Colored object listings
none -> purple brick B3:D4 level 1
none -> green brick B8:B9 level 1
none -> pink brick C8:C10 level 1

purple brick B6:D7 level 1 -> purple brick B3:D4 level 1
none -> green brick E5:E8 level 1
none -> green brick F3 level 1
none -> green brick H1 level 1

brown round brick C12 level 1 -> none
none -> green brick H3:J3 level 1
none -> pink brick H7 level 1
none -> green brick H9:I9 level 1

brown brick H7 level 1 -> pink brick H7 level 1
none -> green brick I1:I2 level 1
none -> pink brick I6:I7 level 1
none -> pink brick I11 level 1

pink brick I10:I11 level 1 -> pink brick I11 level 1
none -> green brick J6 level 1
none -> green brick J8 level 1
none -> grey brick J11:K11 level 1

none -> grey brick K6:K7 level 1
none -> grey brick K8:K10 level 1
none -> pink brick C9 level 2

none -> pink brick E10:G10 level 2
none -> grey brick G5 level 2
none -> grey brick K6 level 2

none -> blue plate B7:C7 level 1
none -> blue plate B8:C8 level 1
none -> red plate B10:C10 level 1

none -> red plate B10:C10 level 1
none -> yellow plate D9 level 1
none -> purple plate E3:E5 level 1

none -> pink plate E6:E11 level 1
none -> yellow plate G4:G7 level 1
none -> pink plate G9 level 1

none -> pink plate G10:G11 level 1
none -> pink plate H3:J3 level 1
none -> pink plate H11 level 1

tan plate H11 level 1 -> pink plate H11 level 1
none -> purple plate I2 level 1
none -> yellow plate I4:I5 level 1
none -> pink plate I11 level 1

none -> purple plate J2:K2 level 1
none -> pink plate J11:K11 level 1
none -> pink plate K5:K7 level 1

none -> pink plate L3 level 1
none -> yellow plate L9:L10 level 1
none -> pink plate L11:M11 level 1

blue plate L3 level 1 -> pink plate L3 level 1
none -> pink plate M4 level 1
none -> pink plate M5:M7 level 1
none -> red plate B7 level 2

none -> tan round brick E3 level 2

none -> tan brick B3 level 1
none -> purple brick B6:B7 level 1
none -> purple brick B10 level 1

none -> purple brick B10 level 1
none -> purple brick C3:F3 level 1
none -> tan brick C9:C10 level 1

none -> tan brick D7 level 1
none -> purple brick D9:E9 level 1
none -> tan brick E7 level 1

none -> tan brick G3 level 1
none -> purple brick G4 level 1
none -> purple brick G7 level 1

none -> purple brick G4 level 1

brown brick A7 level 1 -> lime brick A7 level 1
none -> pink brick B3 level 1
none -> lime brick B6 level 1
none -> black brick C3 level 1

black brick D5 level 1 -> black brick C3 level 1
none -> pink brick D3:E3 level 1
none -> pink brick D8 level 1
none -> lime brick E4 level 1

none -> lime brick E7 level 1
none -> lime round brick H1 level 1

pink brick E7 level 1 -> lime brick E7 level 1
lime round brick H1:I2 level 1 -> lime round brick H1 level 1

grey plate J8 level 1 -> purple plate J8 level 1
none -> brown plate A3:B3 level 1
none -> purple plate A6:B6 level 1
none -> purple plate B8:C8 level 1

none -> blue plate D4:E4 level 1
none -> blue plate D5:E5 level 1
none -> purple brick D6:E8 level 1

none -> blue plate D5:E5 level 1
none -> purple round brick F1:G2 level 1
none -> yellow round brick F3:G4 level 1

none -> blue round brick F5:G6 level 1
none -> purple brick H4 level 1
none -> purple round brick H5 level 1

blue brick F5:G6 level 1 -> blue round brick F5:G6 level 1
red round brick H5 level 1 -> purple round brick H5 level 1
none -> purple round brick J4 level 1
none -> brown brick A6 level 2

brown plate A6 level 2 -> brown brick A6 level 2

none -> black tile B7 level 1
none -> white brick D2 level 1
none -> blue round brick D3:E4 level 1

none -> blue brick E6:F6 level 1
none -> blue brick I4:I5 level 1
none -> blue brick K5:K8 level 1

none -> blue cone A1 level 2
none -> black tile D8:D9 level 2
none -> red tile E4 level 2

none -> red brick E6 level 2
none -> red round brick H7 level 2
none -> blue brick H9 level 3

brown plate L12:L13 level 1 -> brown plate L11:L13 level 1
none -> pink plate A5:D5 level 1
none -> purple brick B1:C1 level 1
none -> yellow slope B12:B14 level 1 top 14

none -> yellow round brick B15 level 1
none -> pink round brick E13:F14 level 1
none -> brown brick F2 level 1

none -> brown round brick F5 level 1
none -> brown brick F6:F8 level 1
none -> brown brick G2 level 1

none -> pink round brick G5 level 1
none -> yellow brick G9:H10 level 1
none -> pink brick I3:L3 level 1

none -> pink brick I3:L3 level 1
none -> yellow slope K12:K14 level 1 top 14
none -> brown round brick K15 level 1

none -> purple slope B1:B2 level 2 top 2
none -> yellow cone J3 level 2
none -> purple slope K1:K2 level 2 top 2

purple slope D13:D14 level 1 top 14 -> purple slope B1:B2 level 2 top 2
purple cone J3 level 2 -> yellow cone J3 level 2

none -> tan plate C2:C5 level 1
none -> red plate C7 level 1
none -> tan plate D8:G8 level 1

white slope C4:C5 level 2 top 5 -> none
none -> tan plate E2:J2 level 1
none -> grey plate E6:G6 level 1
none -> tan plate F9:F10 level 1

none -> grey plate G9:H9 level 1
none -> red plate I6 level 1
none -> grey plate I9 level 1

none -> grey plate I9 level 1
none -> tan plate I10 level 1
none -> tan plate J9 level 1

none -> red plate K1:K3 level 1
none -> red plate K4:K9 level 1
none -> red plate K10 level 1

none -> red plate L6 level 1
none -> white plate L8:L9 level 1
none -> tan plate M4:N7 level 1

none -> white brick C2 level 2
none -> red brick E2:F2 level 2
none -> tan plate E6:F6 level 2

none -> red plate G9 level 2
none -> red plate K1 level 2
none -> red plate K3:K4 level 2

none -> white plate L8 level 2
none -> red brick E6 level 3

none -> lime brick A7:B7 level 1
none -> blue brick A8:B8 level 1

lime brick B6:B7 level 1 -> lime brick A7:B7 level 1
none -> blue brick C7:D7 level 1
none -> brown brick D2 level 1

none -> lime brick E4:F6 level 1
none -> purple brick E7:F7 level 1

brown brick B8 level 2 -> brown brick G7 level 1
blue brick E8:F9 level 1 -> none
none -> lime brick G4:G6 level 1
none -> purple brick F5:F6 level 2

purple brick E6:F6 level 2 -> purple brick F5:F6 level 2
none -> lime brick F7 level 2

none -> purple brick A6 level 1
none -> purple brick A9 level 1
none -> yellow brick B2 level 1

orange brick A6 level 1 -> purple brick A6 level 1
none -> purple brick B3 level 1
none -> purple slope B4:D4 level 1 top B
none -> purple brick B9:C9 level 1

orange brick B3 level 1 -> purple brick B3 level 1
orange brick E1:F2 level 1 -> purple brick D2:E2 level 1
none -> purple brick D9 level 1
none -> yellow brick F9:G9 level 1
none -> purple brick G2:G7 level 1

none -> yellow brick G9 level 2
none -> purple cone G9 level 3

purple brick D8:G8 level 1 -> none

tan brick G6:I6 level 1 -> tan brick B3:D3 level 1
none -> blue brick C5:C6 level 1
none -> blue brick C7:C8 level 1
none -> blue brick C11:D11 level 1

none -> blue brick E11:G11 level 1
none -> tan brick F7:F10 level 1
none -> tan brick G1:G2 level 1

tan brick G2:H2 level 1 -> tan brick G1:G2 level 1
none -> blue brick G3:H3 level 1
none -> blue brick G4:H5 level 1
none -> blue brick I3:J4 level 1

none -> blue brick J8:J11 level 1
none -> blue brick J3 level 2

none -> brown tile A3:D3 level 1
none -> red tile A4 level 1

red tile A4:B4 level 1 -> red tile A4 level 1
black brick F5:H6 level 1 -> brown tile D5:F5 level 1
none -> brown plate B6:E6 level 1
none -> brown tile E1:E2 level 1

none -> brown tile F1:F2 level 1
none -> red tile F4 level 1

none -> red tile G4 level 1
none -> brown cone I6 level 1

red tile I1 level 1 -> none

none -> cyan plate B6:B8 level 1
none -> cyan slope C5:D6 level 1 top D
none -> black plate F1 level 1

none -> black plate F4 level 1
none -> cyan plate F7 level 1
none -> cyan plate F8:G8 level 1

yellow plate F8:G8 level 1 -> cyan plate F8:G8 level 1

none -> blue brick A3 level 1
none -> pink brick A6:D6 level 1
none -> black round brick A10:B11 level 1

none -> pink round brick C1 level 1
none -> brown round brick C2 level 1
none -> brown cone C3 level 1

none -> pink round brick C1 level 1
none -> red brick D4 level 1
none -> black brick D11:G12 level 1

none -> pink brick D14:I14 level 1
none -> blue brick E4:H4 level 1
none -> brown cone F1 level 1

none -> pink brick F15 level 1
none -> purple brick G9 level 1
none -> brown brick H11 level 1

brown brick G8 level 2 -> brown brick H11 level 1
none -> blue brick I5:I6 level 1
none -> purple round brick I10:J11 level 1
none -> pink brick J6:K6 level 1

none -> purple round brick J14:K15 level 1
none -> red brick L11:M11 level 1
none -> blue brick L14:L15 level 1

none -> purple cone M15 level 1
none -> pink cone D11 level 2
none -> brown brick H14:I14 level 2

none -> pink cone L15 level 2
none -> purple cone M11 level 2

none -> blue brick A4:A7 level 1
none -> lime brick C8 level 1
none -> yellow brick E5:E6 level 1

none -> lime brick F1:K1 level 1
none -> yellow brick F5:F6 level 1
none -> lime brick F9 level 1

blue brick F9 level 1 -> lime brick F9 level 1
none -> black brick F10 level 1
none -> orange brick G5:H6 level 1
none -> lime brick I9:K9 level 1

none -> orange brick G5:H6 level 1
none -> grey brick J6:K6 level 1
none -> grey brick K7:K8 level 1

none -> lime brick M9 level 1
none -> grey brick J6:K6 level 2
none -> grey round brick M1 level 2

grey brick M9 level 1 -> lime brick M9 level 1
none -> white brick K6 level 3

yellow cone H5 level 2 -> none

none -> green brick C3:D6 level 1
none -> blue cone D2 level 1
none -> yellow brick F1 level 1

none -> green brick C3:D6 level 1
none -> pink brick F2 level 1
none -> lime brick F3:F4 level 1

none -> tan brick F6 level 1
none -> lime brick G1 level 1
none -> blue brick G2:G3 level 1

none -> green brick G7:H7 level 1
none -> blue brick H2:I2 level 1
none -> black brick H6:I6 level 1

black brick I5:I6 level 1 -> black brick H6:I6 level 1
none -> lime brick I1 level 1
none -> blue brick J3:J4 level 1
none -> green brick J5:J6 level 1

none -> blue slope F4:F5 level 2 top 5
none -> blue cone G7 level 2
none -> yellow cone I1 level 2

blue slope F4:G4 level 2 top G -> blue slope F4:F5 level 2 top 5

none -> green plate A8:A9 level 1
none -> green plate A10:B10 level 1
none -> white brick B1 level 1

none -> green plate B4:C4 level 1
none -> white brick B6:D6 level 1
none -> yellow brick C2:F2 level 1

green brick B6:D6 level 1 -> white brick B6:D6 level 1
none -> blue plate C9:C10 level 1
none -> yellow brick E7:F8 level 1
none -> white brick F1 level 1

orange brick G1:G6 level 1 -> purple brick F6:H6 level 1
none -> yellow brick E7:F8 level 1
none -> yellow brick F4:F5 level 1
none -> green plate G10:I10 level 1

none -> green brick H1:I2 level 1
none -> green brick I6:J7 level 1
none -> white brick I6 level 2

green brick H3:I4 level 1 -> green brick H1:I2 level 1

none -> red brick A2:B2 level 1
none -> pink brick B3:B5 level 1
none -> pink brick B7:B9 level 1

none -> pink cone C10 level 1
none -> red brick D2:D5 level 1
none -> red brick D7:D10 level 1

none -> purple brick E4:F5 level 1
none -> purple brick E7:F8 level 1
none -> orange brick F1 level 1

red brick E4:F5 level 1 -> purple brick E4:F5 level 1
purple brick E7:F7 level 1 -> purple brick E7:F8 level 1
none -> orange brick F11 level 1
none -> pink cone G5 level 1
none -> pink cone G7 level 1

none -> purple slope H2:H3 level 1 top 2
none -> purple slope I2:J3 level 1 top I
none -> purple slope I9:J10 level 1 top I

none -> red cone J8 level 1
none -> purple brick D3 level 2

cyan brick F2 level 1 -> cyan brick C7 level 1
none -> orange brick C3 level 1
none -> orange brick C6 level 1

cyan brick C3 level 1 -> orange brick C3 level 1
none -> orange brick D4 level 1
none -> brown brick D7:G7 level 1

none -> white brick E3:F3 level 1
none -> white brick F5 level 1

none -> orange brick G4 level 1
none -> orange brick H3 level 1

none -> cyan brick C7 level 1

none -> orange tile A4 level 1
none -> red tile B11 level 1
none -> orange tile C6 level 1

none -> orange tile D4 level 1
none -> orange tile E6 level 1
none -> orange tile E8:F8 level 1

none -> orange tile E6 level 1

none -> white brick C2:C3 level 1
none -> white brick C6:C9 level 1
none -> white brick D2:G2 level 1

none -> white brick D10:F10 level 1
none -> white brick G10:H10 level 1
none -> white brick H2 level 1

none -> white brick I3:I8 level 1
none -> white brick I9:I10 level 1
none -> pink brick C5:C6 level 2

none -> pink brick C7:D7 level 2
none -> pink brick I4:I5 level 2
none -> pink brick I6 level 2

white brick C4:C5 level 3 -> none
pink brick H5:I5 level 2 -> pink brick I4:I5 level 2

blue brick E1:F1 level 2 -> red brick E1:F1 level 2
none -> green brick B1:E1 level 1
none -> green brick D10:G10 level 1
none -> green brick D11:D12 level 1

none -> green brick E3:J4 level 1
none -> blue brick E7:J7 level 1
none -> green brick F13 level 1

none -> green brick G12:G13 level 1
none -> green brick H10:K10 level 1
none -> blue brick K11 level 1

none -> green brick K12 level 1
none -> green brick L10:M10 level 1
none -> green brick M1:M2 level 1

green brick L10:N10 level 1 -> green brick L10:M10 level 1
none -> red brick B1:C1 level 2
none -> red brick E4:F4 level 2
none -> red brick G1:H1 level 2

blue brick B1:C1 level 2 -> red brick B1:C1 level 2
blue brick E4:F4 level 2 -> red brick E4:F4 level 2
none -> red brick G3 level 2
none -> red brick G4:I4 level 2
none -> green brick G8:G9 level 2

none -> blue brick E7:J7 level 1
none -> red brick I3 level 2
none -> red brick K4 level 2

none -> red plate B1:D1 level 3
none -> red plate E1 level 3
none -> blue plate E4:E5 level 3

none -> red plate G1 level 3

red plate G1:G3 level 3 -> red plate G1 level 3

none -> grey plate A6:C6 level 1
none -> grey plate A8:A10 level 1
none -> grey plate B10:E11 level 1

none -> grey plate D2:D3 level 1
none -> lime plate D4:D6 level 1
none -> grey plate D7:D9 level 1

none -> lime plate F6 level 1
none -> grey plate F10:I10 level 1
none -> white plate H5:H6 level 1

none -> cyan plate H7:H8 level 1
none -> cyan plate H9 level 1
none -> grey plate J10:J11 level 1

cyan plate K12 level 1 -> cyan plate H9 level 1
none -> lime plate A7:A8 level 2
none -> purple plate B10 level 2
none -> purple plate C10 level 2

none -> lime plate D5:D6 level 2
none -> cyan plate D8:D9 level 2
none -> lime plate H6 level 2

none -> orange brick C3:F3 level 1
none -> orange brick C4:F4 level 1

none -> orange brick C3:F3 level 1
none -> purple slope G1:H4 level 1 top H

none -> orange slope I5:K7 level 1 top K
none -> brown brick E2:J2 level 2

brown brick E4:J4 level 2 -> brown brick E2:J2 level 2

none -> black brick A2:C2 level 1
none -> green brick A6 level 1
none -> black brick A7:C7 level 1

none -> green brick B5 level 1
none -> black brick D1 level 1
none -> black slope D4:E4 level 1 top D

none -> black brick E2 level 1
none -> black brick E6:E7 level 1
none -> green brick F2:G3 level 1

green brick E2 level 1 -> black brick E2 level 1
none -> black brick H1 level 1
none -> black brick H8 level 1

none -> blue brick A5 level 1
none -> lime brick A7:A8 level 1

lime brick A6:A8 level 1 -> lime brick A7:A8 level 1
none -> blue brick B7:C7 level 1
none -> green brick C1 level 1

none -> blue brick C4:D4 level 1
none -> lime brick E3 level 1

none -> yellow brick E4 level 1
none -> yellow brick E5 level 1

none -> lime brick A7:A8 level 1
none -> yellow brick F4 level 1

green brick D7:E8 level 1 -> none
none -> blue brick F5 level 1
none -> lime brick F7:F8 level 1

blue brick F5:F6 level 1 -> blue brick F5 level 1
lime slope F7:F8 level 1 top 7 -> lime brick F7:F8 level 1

* [Exercise prompt]:
Leave out every line above except those from the line with "none -> tan plate E2:J2 level 1" up to and including the line with "none -> tan plate E6:F6 level 2", and copy those exactly.

* [Reply]:
none -> tan plate E2:J2 level 1
none -> grey plate E6:G6 level 1
none -> tan plate F9:F10 level 1

none -> grey plate G9:H9 level 1
none -> red plate I6 level 1
none -> grey plate I9 level 1

none -> grey plate I9 level 1
none -> tan plate I10 level 1
none -> tan plate J9 level 1

none -> red plate K1:K3 level 1
none -> red plate K4:K9 level 1
none -> red plate K10 level 1

none -> red plate L6 level 1
none -> white plate L8:L9 level 1
none -> tan plate M4:N7 level 1

none -> white brick C2 level 2
none -> red brick E2:F2 level 2
none -> tan plate E6:F6 level 2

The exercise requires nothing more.